Content starts

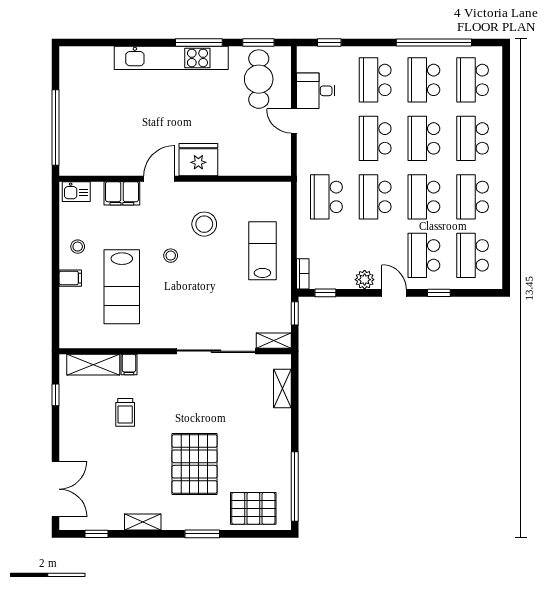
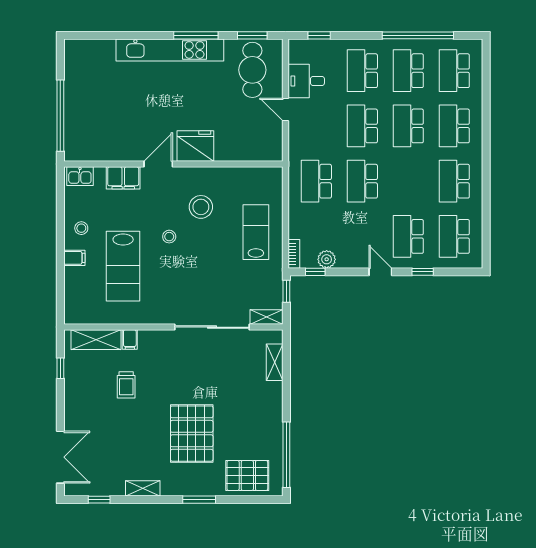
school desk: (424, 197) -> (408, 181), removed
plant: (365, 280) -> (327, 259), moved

Content ends
Content starts

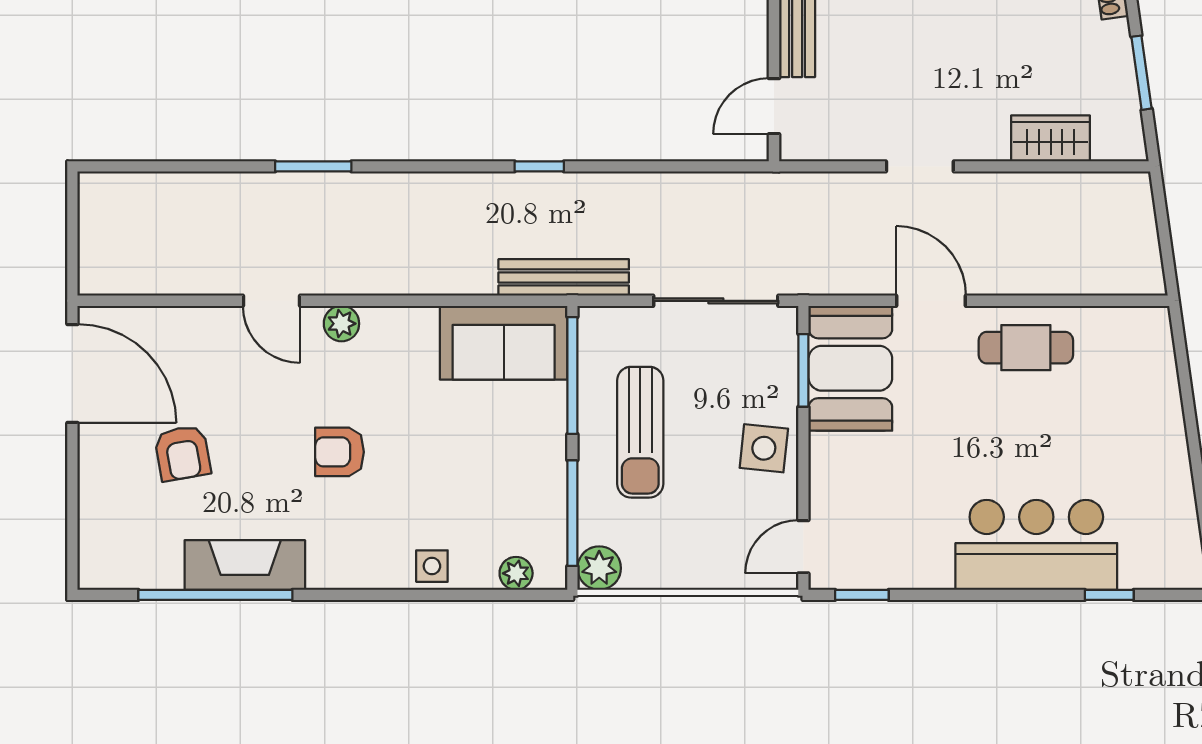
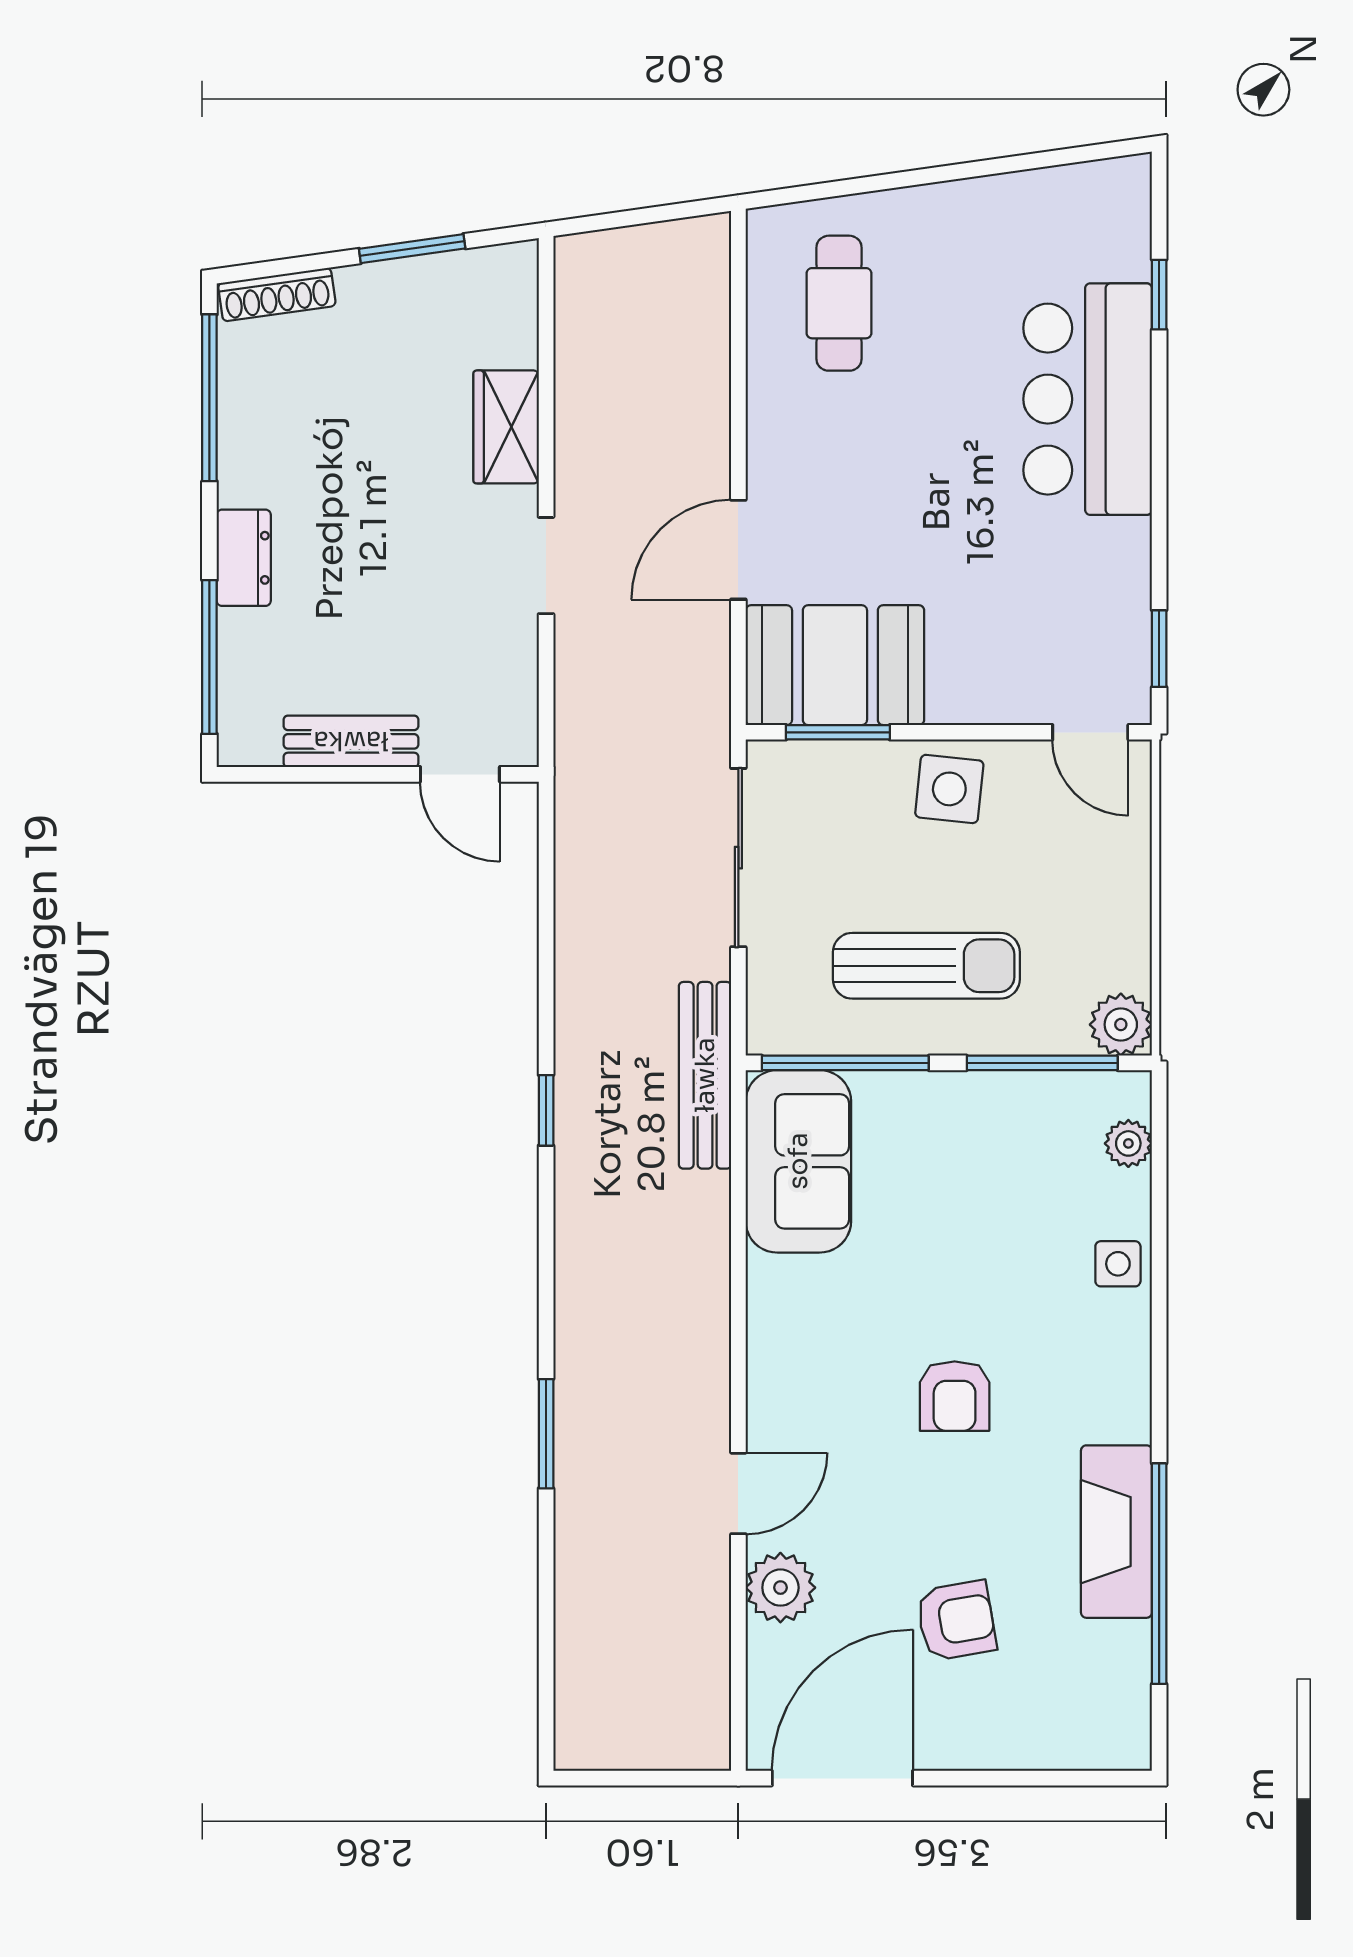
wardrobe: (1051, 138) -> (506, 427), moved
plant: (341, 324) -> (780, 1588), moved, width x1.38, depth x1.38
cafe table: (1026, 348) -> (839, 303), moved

Content ends

## Your goal
An exact copy of the lines above between the line holding "school desk: (424, 197)" and the line holding "plant: (365, 280) -> (327, 259), moved", inclusive, is the whole answer.

## Response below
school desk: (424, 197) -> (408, 181), removed
plant: (365, 280) -> (327, 259), moved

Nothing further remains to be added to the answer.